DO THIS:
Return every line in the records below that contains the string "grace". Treat uppercase and lowercase as different.

[Extracted data entries]
—————
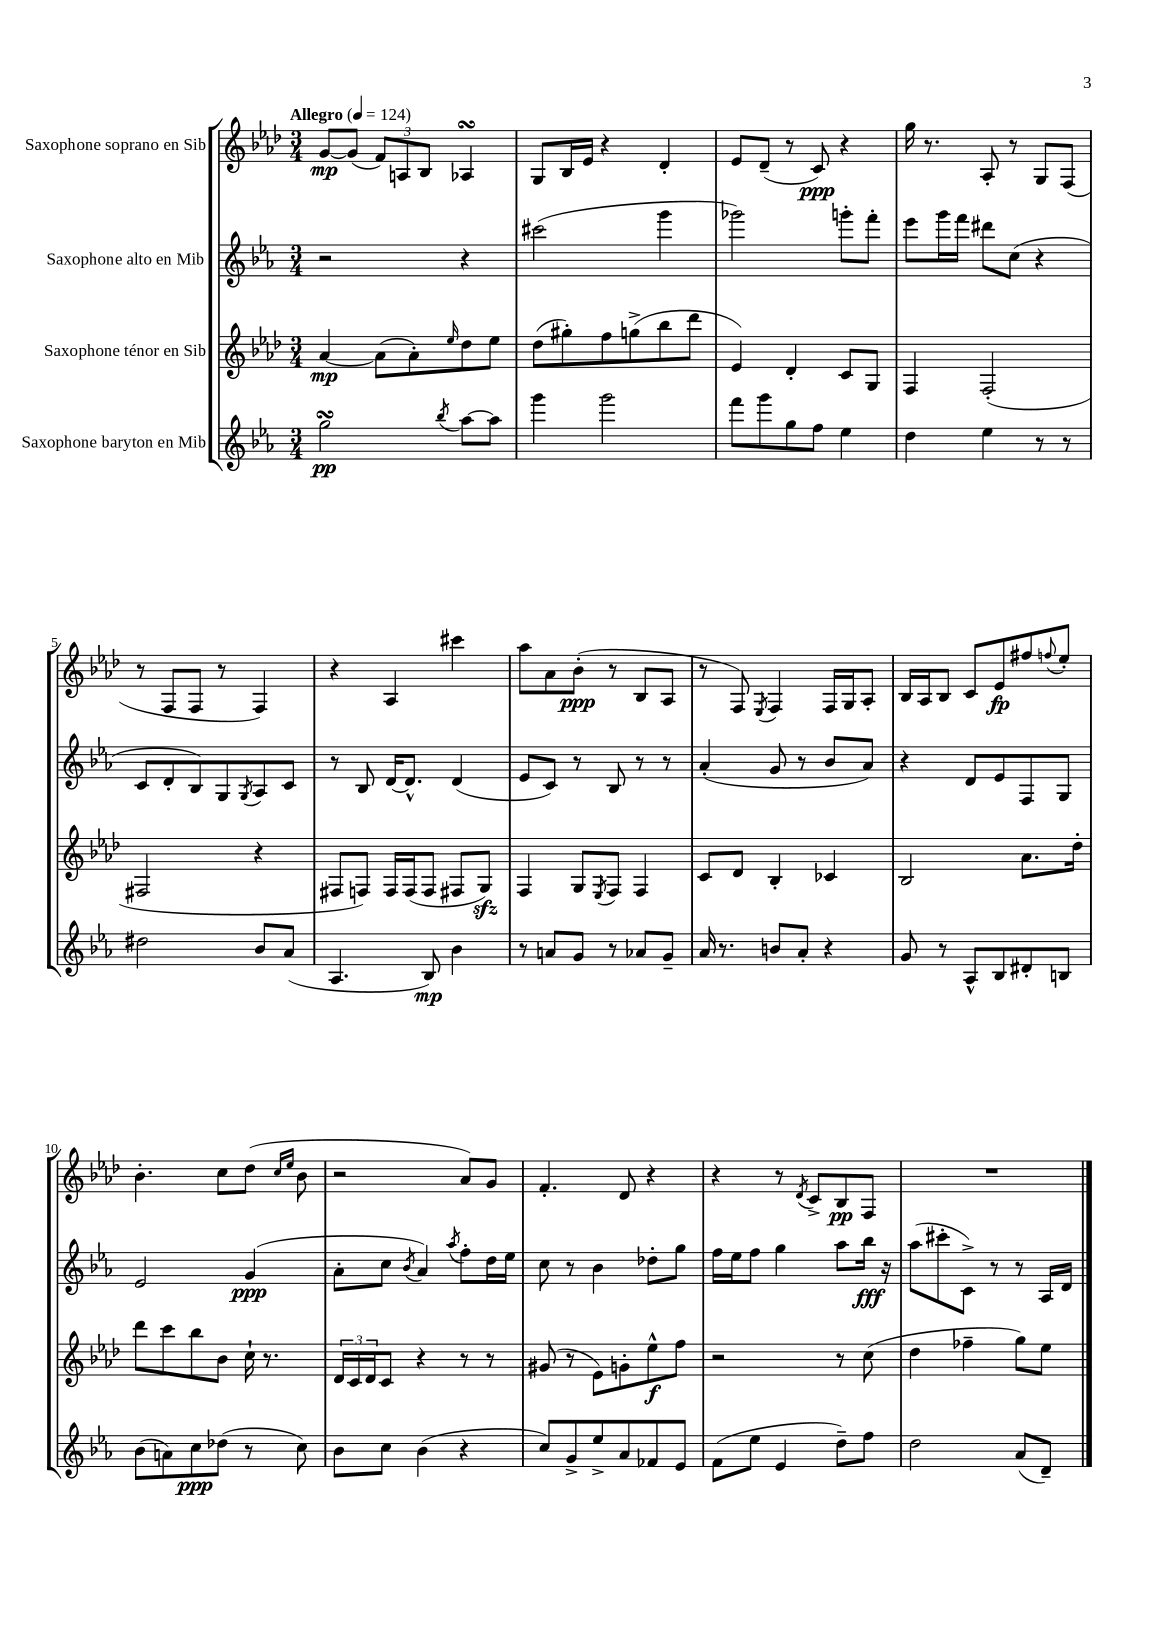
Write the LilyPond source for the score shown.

<<
\new StaffGroup <<
\new Staff = "s0" \with { instrumentName = "Saxophone soprano en Sib" } {
    \clef treble \key aes \major \numericTimeSignature \time 3/4 \tempo "Allegro" 4 = 124
    g'8~\mp g'8( \tuplet 3/2 { f'8) a8 bes8 } aes4\turn |
    g8 bes16 ees'16 r4 des'4-. |
    ees'8 des'8--( r8 c'8\ppp) r4 |
    g''16 r8. aes8-. r8 g8 f8( |
    r8 f8 f8 r8 f4) |
    r4 aes4 cis'''4 |
    aes''8 aes'8 bes'8-.\ppp( r8 bes8 aes8 |
    r8 f8) \acciaccatura { ees8 } f4 f16 g16 aes8-. |
    bes16 aes16 bes8 c'8 ees'8\fp fis''8 \appoggiatura { f''8 } ees''8-. |
    bes'4.-. c''8 des''8( \grace { c''16 ees''16 } bes'8 |
    r2 aes'8) g'8 |
    f'4.-. des'8 r4 |
    r4 r8 \acciaccatura { des'8 } c'8-> bes8\pp f8 |
    R2. \bar "|." |
}
\new Staff = "s1" \with { instrumentName = "Saxophone alto en Mib" } {
    \clef treble \key ees \major \numericTimeSignature \time 3/4
    r2 r4 |
    cis'''2( g'''4 |
    ges'''2) g'''8-. f'''8-. |
    ees'''8 g'''16 f'''16 dis'''8 c''8( r4 |
    c'8 d'8-. bes8) g8 \acciaccatura { g8 } aes8 c'8 |
    r8 bes8 d'16~ d'8.-^ d'4( |
    ees'8 c'8) r8 bes8 r8 r8 |
    aes'4-.( g'8 r8 bes'8 aes'8) |
    r4 d'8 ees'8 f8 g8 |
    ees'2 g'4\ppp( |
    aes'8-. c''8 \acciaccatura { bes'8 } aes'4) \acciaccatura { aes''8 } f''8-. d''16 ees''16 |
    c''8 r8 bes'4 des''8-. g''8 |
    f''16 ees''16 f''8 g''4 aes''8 bes''16\fff r16 |
    aes''8( cis'''8-. c'8->) r8 r8 aes16 d'16 \bar "|." |
}
\new Staff = "s2" \with { instrumentName = "Saxophone ténor en Sib" } {
    \clef treble \key aes \major \numericTimeSignature \time 3/4
    aes'4~\mp aes'8( aes'8-.) \grace { ees''16 } des''8 ees''8 |
    des''8( gis''8-.) f''8 g''8->( bes''8 des'''8 |
    ees'4) des'4-. c'8 g8 |
    f4 f2-.( |
    fis2 r4 |
    fis8 f8) f16 f16( f8 fis8 g8\sfz) |
    f4 g8 \acciaccatura { ees8 } f8 f4 |
    c'8 des'8 bes4-. ces'4 |
    bes2 aes'8. des''16-. |
    des'''8 c'''8 bes''8 bes'8 c''16-! r8. |
    \tuplet 3/2 { des'16 c'16 des'16 } c'8 r4 r8 r8 |
    gis'8( r8 ees'8) g'8-. ees''8-^\f f''8 |
    r2 r8 c''8( |
    des''4 fes''4-- g''8) ees''8 \bar "|." |
}
\new Staff = "s3" \with { instrumentName = "Saxophone baryton en Mib" } {
    \clef treble \key ees \major \numericTimeSignature \time 3/4
    g''2\turn\pp \acciaccatura { bes''8 } aes''8~ aes''8 |
    g'''4 g'''2 |
    f'''8 g'''8 g''8 f''8 ees''4 |
    d''4 ees''4 r8 r8 |
    dis''2 bes'8 aes'8( |
    aes4. bes8\mp) bes'4 |
    r8 a'8 g'8 r8 aes'8 g'8-- |
    aes'16 r8. b'8 aes'8-. r4 |
    g'8 r8 aes8-^ bes8 dis'8-. b8 |
    bes'8( a'8) c''8\ppp des''8( r8 c''8) |
    bes'8 c''8 bes'4( r4 |
    c''8) g'8-> ees''8-> aes'8 fes'8 ees'8 |
    f'8( ees''8 ees'4 d''8--) f''8 |
    d''2 aes'8( d'8--) \bar "|." |
}
>>
>>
—————
WORKED SOLUTION:
    bes'4.-. c''8 des''8( \grace { c''16 ees''16 } bes'8 |
    aes'4~\mp aes'8( aes'8-.) \grace { ees''16 } des''8 ees''8 |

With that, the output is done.